_YOUR INSTRUCTIONS_.
Every line below must come back exactly as it stands, with the images omitted.

[SOURCE DATA — start]

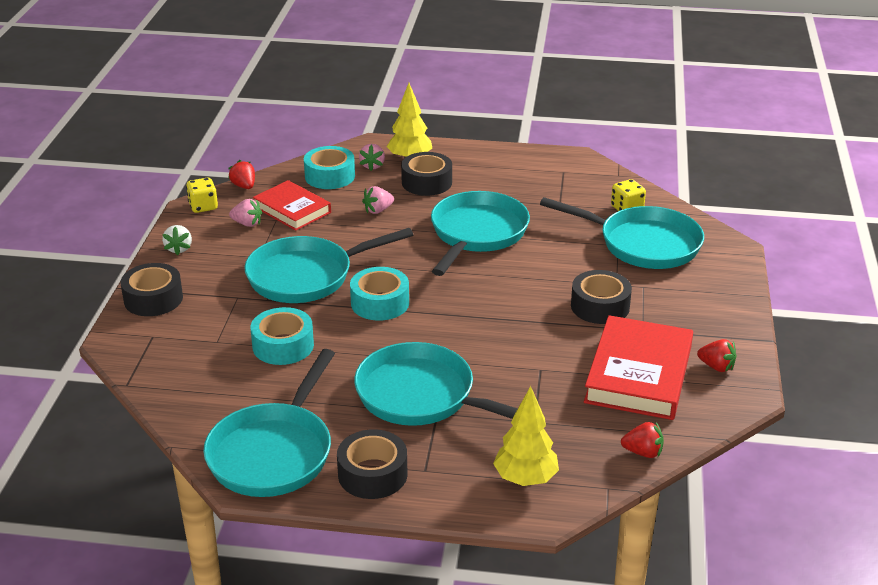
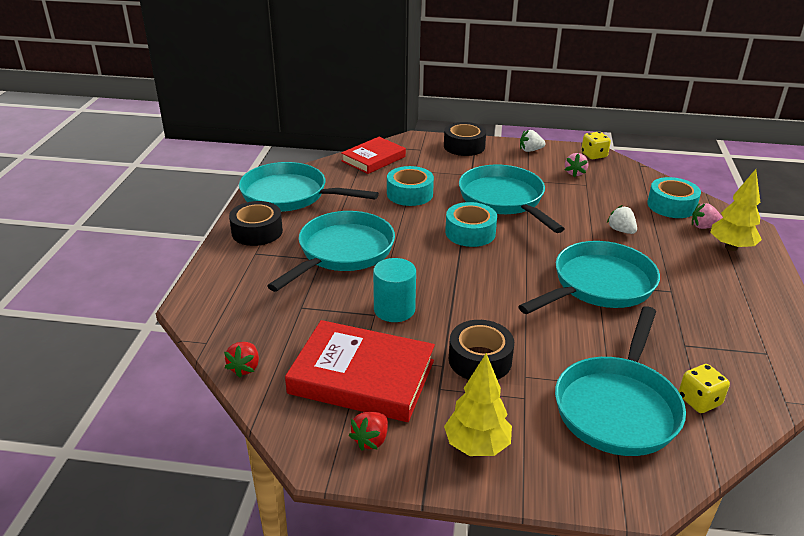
camera: 90 degrees right, 0 degrees up
red strawberry [228,160,255,189] -> none
red book [253,180,331,231] -> red book moved to [341,137,406,174]
pink strawberry [362,186,394,214] -> white strawberry [607,205,637,234]
black tape [401,152,452,196] -> none
turquoise pan [431,191,530,276] -> turquoise pan turned 60 degrees counterclockwise [518,241,660,314]
yellow tree [493,386,559,486] -> yellow tree moved to [444,353,512,456]
none -> turquoise cylinder [373,258,416,322]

[SOURCE DATA — finish]

_SOLUTION TO THE PROBLEM_.
camera: 90 degrees right, 0 degrees up
red strawberry [228,160,255,189] -> none
red book [253,180,331,231] -> red book moved to [341,137,406,174]
pink strawberry [362,186,394,214] -> white strawberry [607,205,637,234]
black tape [401,152,452,196] -> none
turquoise pan [431,191,530,276] -> turquoise pan turned 60 degrees counterclockwise [518,241,660,314]
yellow tree [493,386,559,486] -> yellow tree moved to [444,353,512,456]
none -> turquoise cylinder [373,258,416,322]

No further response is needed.